EXERCISE OBJECTIVE :: Your response should consist solely of the lines from the one containing "pink shoe: 0 -> 3" through the end of the data, copied exactly.

RECORDS PROVIDED ::
--

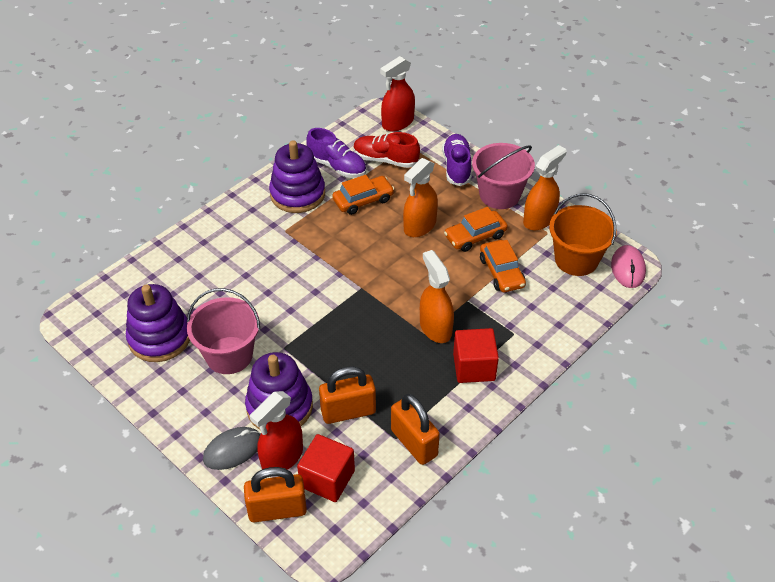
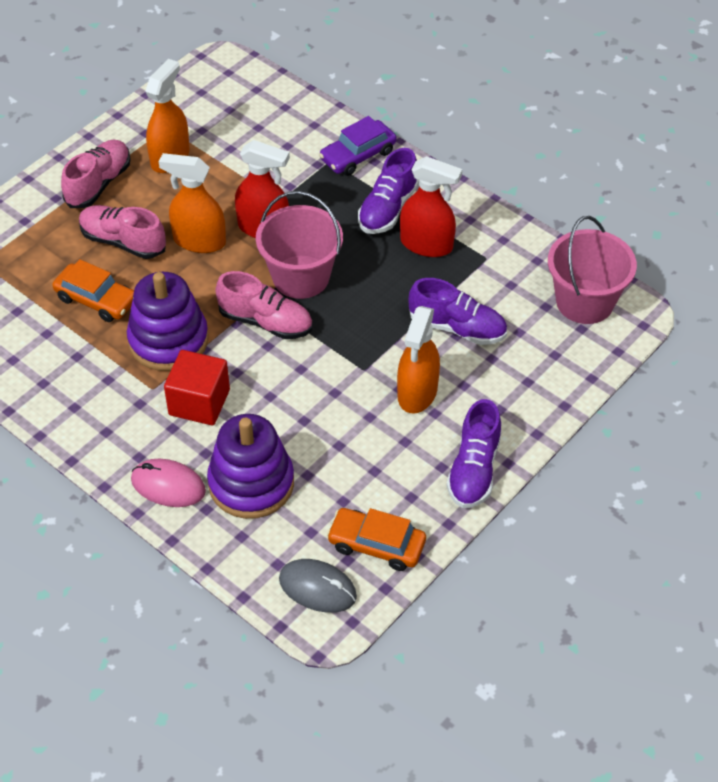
orange bucket: 1 -> 0
orange car: 3 -> 2
orange padlock: 3 -> 0
pink shoe: 0 -> 3
purple car: 0 -> 1
purple shoe: 2 -> 3
purple stacking toy: 3 -> 2
red cube: 2 -> 1
red shoe: 1 -> 0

--

WRITTEN RESPONSE ::
pink shoe: 0 -> 3
purple car: 0 -> 1
purple shoe: 2 -> 3
purple stacking toy: 3 -> 2
red cube: 2 -> 1
red shoe: 1 -> 0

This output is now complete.